Task to carry out:
From the first line to the last, please print the entries exactly, omitting pictures.

Start of Exercise materials

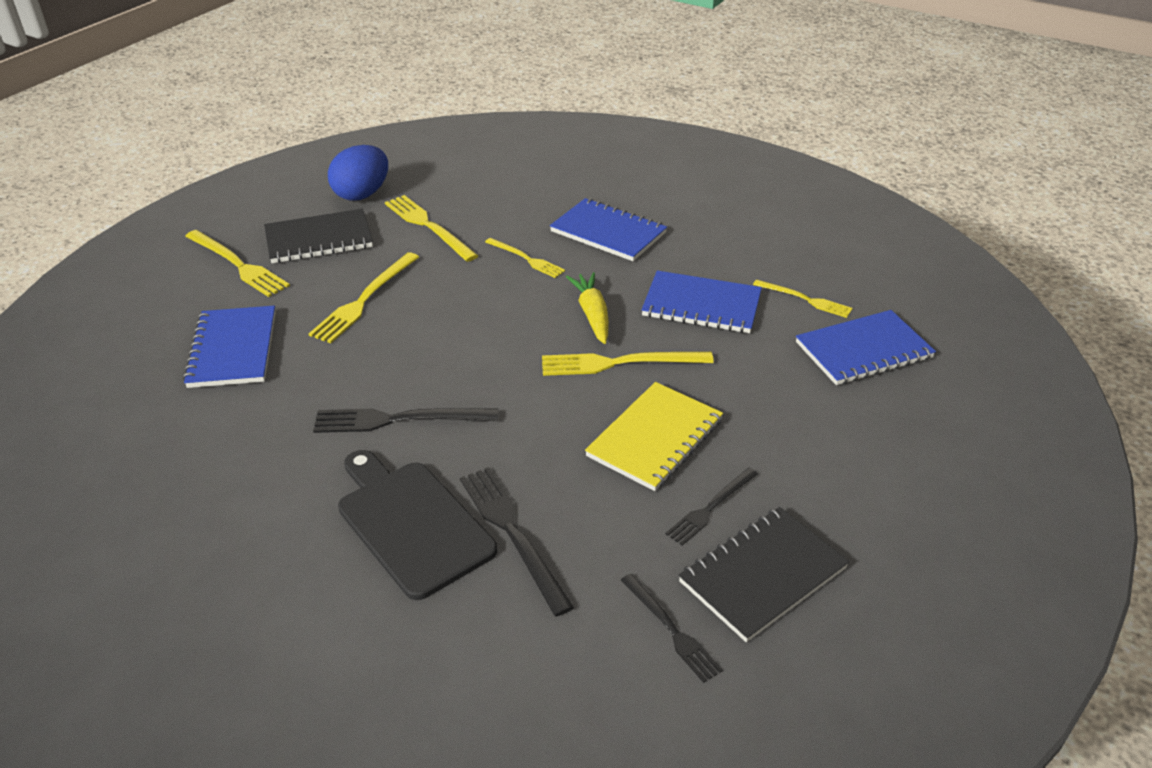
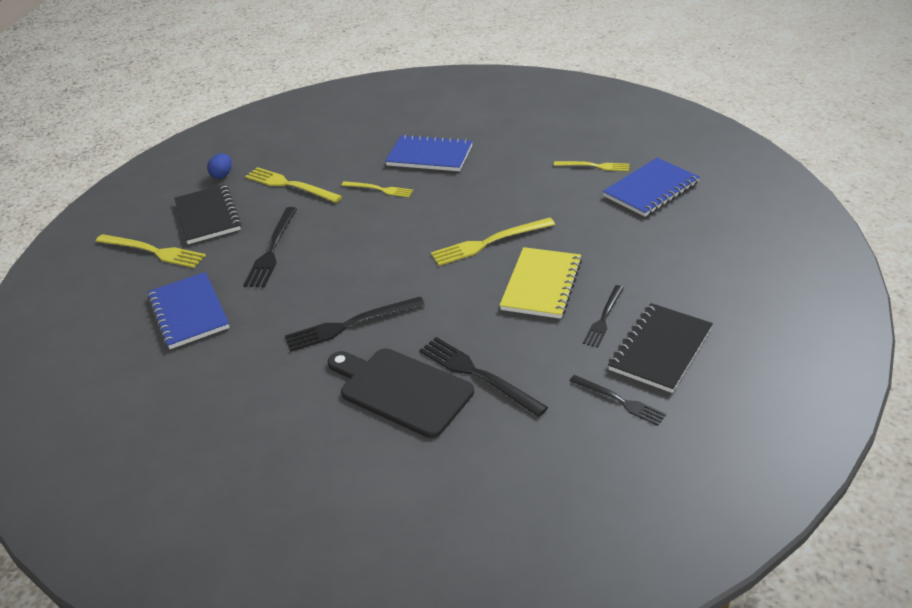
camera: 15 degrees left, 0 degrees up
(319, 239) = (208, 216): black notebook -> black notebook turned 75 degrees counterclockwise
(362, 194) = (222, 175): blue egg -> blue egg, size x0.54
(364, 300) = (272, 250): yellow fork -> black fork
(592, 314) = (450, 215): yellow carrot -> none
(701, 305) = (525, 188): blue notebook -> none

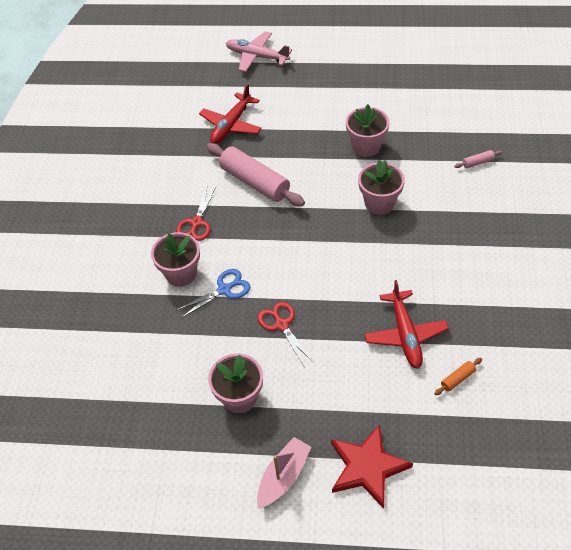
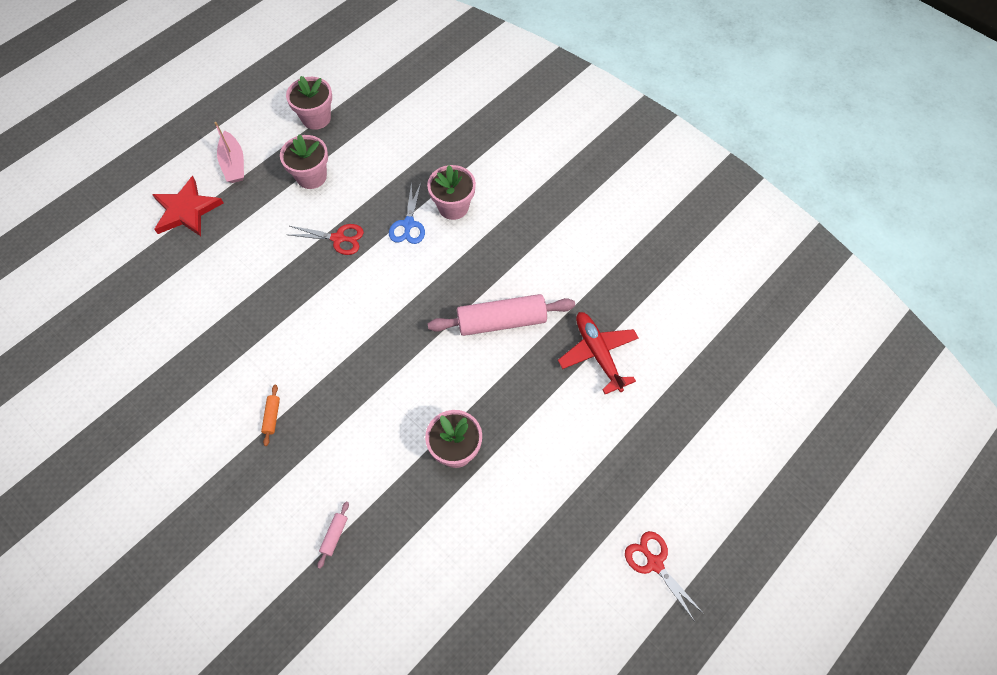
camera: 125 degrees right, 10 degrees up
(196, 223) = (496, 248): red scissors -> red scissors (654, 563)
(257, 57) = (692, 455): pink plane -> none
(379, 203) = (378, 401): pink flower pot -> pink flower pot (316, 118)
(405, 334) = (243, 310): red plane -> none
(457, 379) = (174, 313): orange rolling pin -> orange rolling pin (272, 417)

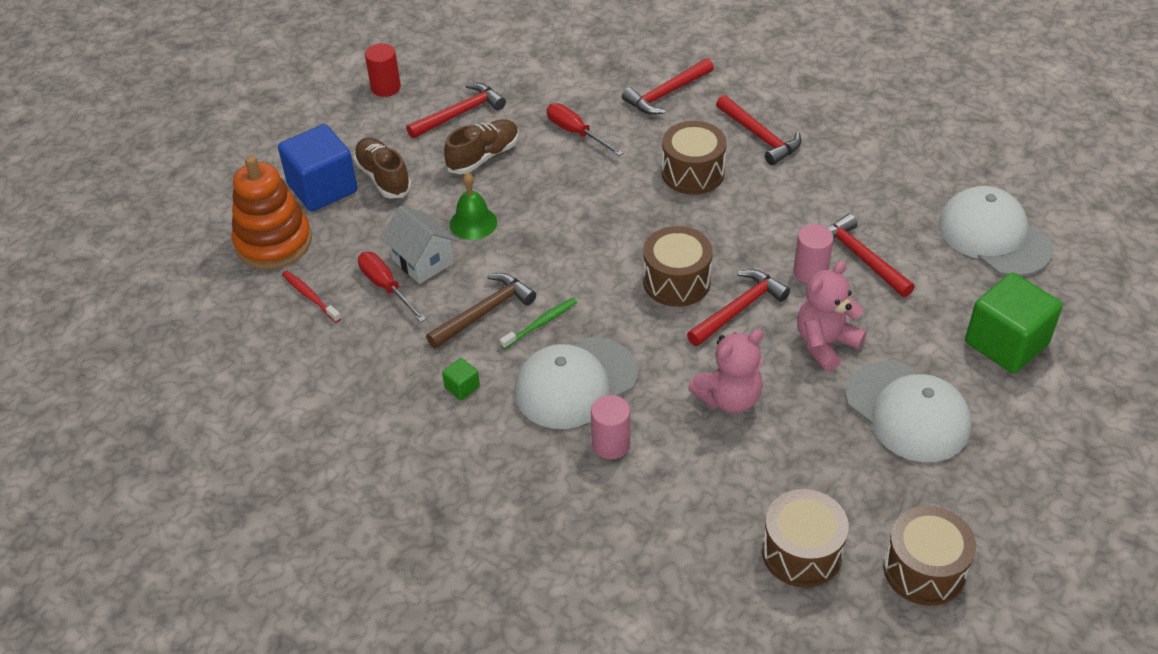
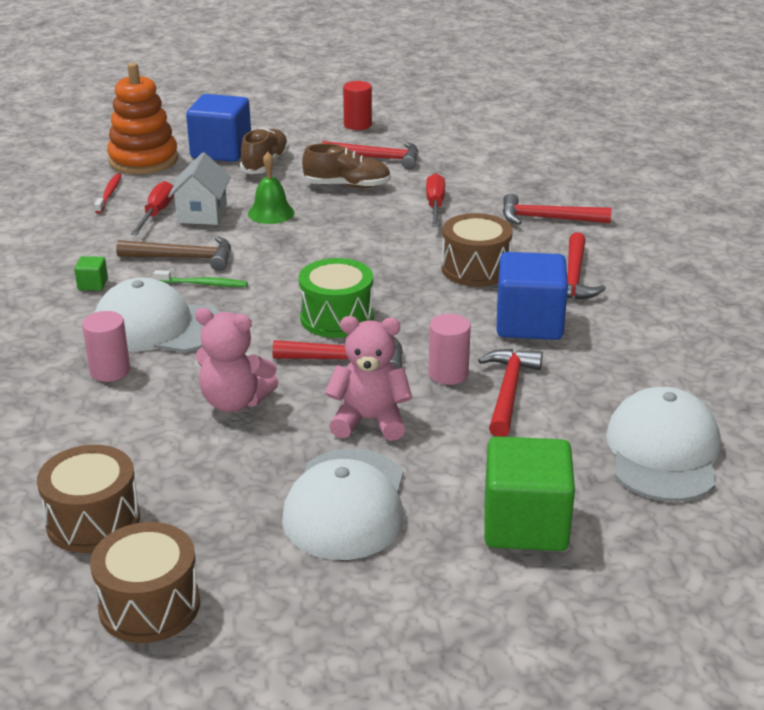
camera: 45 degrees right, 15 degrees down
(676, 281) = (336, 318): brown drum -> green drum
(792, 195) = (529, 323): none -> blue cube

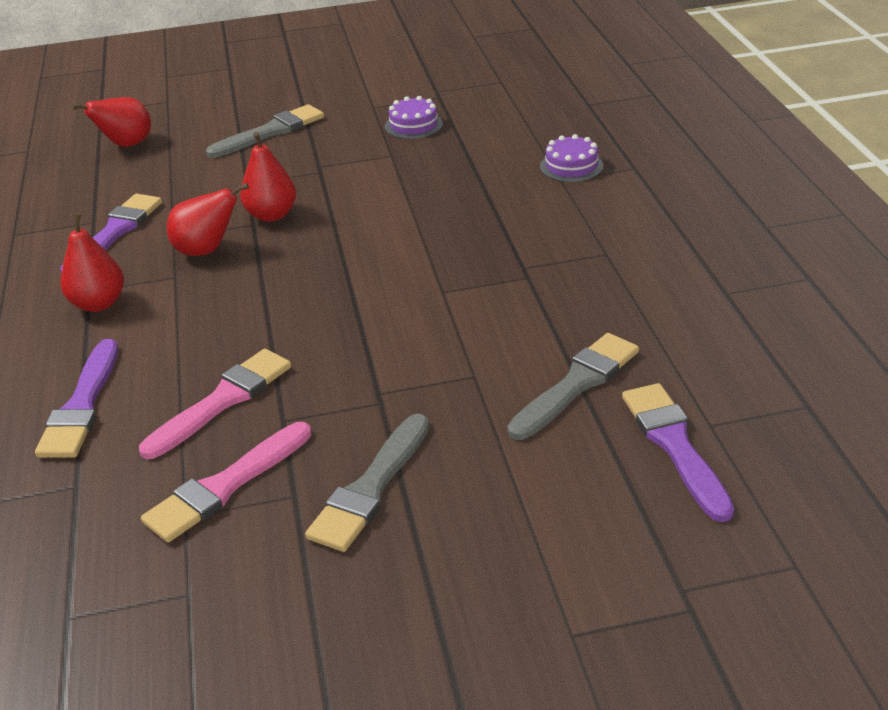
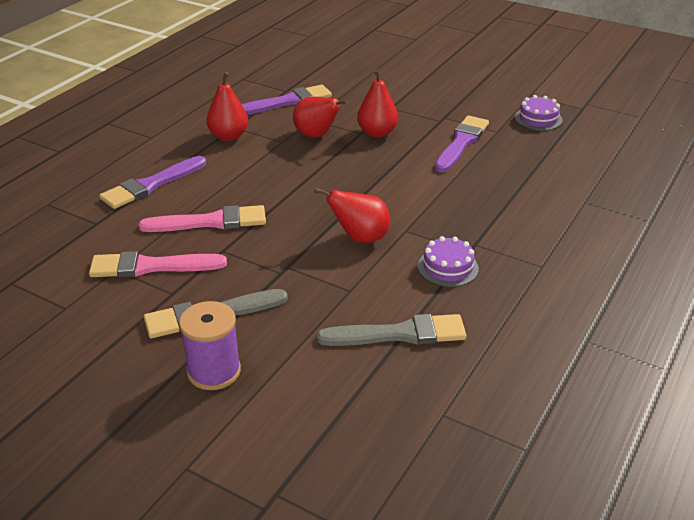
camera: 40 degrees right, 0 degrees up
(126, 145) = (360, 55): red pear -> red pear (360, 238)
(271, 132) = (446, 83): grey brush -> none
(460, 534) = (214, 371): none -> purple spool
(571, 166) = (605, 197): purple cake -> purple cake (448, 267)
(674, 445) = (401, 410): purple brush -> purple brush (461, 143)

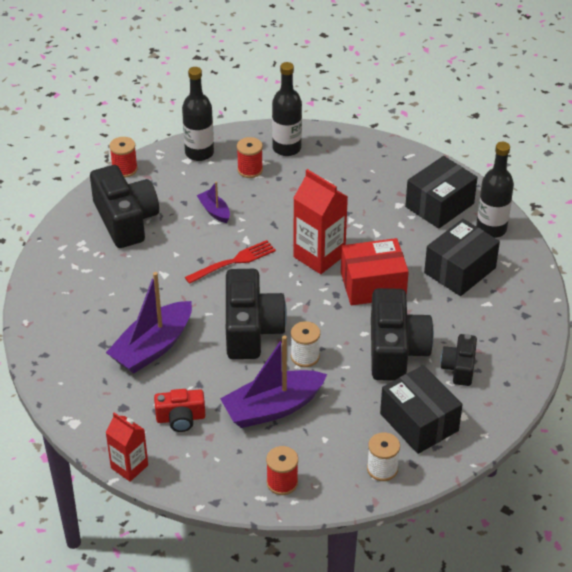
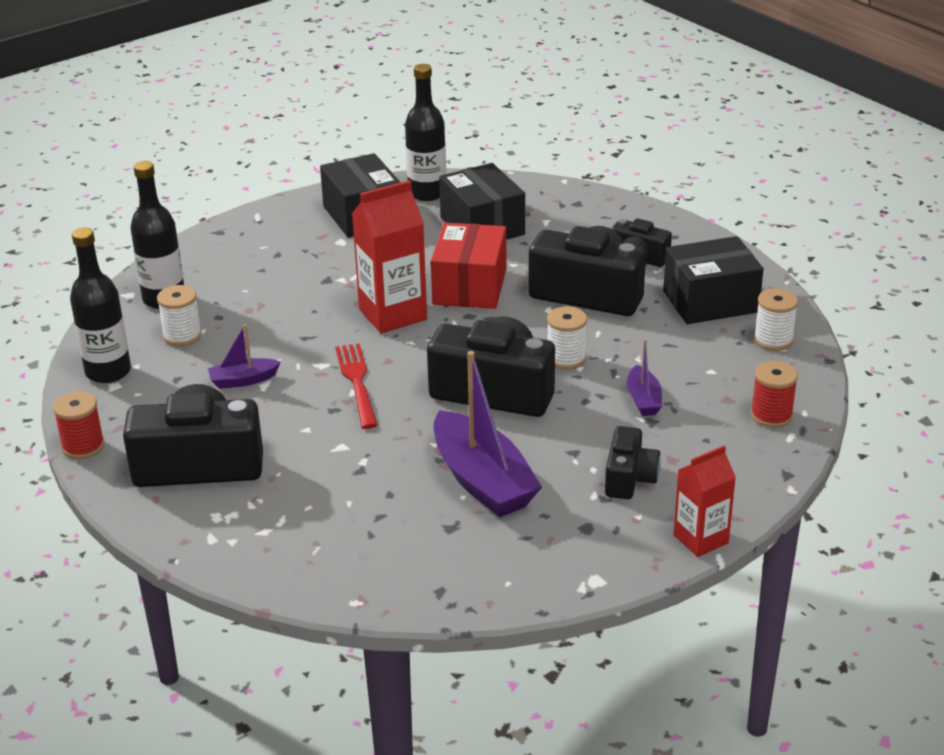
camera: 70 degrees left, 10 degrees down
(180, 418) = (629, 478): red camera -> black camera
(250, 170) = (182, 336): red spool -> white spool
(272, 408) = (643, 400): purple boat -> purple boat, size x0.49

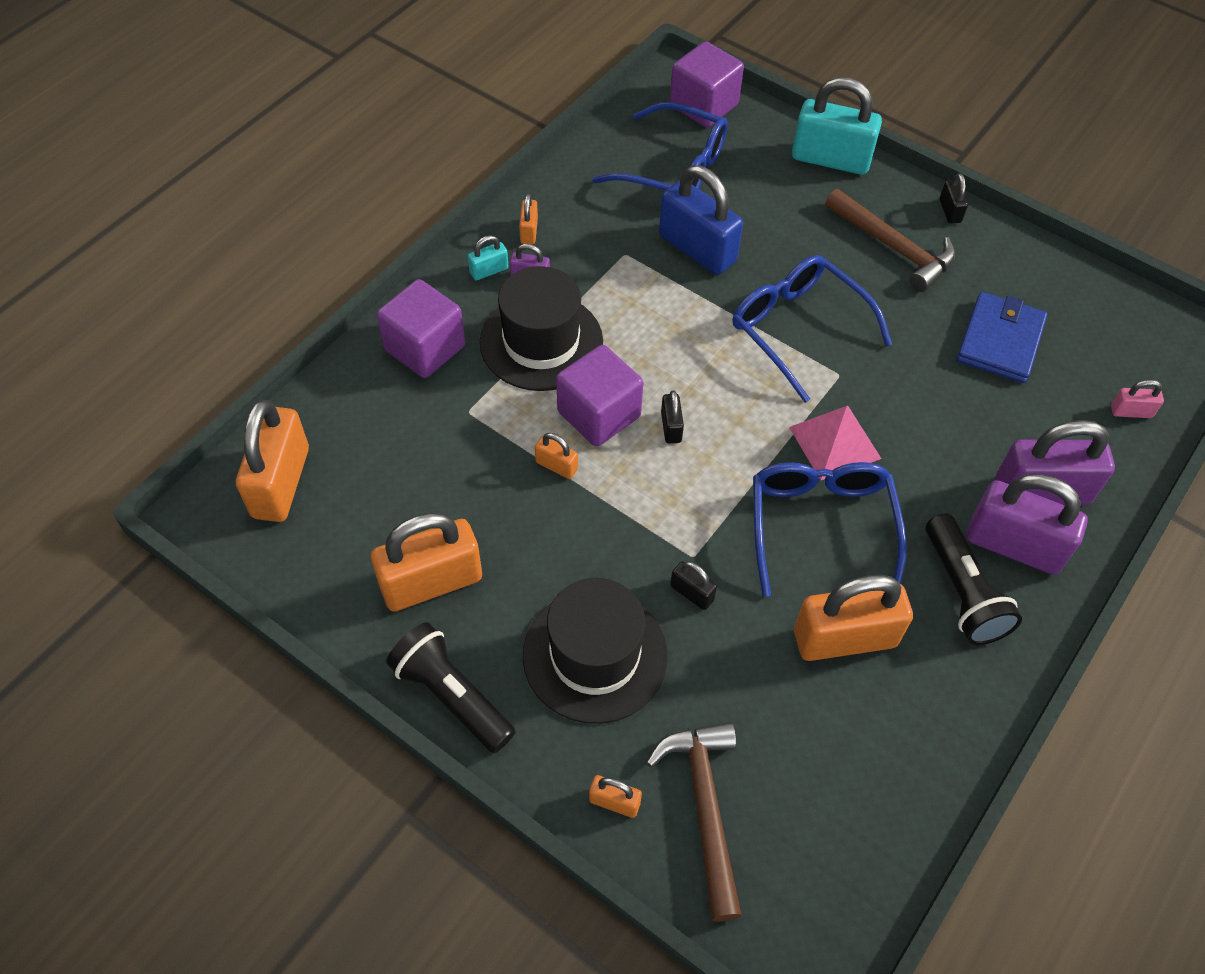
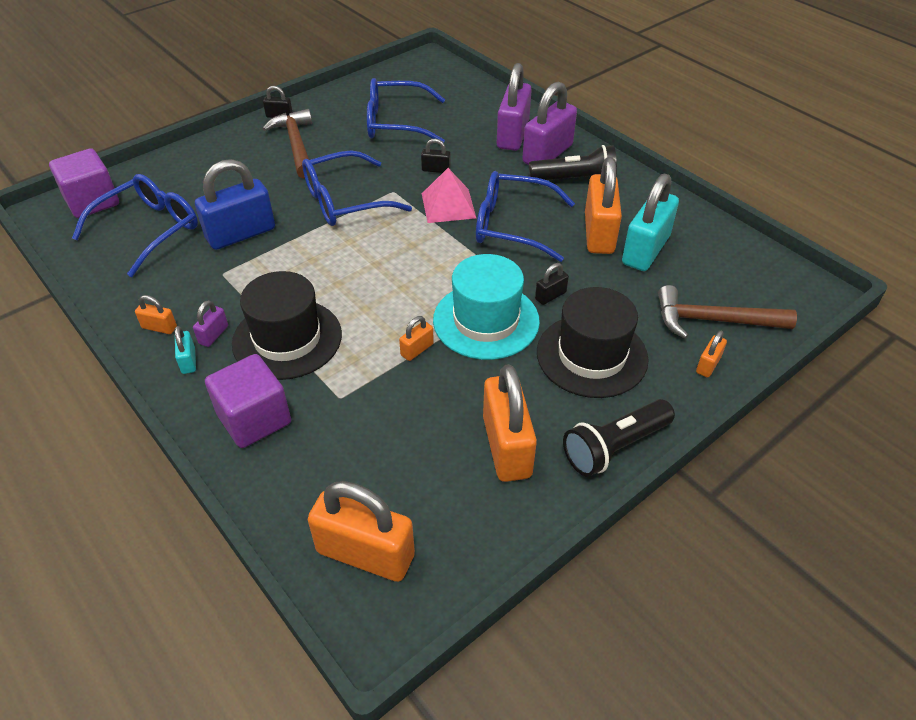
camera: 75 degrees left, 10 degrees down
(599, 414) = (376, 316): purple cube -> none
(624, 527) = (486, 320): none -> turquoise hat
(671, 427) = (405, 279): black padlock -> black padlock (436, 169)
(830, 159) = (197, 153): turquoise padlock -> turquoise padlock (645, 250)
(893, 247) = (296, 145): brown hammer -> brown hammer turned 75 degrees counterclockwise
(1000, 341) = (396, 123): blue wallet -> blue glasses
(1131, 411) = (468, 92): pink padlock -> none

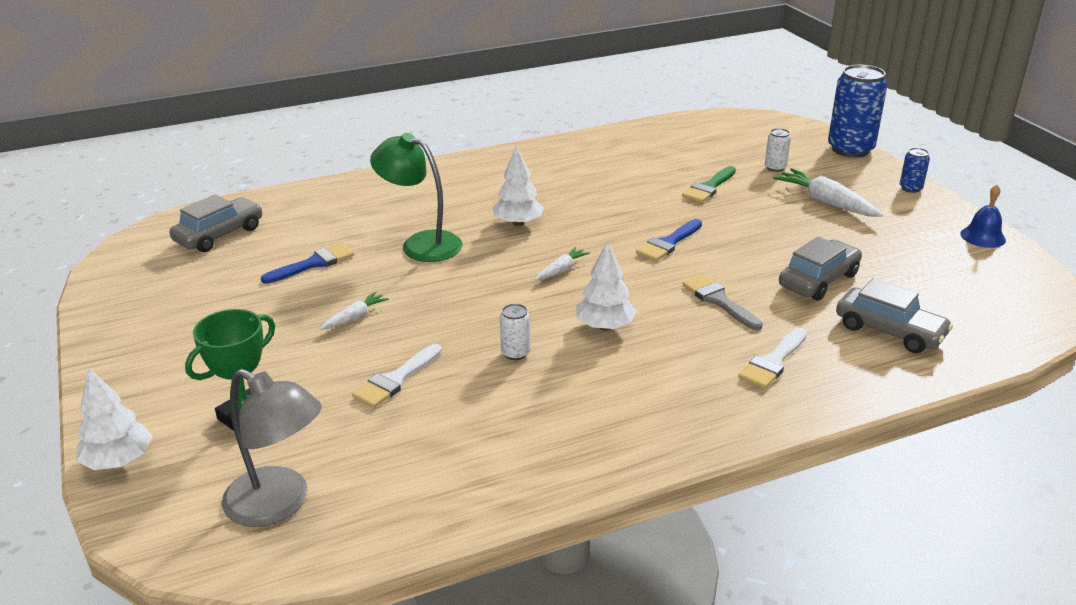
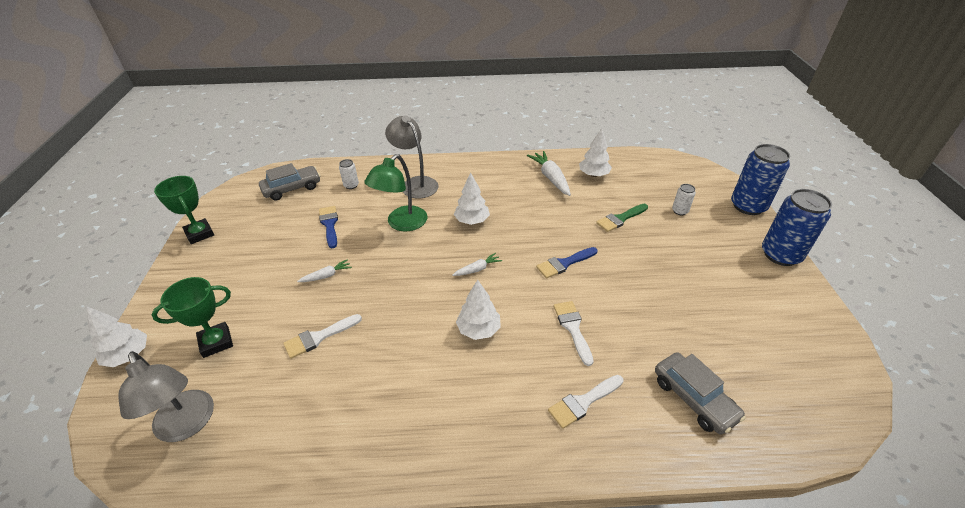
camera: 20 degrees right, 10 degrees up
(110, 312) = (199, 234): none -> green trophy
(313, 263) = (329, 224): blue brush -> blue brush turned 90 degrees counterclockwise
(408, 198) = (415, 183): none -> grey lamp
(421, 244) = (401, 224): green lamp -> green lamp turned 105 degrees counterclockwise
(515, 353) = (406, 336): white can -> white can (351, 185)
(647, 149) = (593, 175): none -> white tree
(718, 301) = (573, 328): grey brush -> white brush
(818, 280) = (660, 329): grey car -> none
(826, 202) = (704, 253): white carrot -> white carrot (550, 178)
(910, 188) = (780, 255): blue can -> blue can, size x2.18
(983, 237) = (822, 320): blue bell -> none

End of Exercise materials

Result of the exercise:
camera: 15 degrees left, 0 degrees up
(319, 239) = (208, 216): black notebook -> black notebook turned 75 degrees counterclockwise
(362, 194) = (222, 175): blue egg -> blue egg, size x0.54
(364, 300) = (272, 250): yellow fork -> black fork
(592, 314) = (450, 215): yellow carrot -> none
(701, 305) = (525, 188): blue notebook -> none

camera: 125 degrees right, 10 degrees up
(196, 223) = (496, 248): red scissors -> red scissors (654, 563)
(257, 57) = (692, 455): pink plane -> none
(379, 203) = (378, 401): pink flower pot -> pink flower pot (316, 118)
(405, 334) = (243, 310): red plane -> none
(457, 379) = (174, 313): orange rolling pin -> orange rolling pin (272, 417)

camera: 45 degrees right, 15 degrees down
(676, 281) = (336, 318): brown drum -> green drum
(792, 195) = (529, 323): none -> blue cube

camera: 40 degrees right, 0 degrees up
(126, 145) = (360, 55): red pear -> red pear (360, 238)
(271, 132) = (446, 83): grey brush -> none
(460, 534) = (214, 371): none -> purple spool
(571, 166) = (605, 197): purple cake -> purple cake (448, 267)
(674, 445) = (401, 410): purple brush -> purple brush (461, 143)

camera: 70 degrees left, 10 degrees down
(180, 418) = (629, 478): red camera -> black camera
(250, 170) = (182, 336): red spool -> white spool
(272, 408) = (643, 400): purple boat -> purple boat, size x0.49

camera: 75 degrees left, 10 degrees down
(599, 414) = (376, 316): purple cube -> none
(624, 527) = (486, 320): none -> turquoise hat
(671, 427) = (405, 279): black padlock -> black padlock (436, 169)
(830, 159) = (197, 153): turquoise padlock -> turquoise padlock (645, 250)
(893, 247) = (296, 145): brown hammer -> brown hammer turned 75 degrees counterclockwise
(1000, 341) = (396, 123): blue wallet -> blue glasses
(1131, 411) = (468, 92): pink padlock -> none

camera: 20 degrees right, 10 degrees up
(110, 312) = (199, 234): none -> green trophy
(313, 263) = (329, 224): blue brush -> blue brush turned 90 degrees counterclockwise
(408, 198) = (415, 183): none -> grey lamp
(421, 244) = (401, 224): green lamp -> green lamp turned 105 degrees counterclockwise
(515, 353) = (406, 336): white can -> white can (351, 185)
(647, 149) = (593, 175): none -> white tree
(718, 301) = (573, 328): grey brush -> white brush
(818, 280) = (660, 329): grey car -> none
(826, 202) = (704, 253): white carrot -> white carrot (550, 178)
(910, 188) = (780, 255): blue can -> blue can, size x2.18
(983, 237) = (822, 320): blue bell -> none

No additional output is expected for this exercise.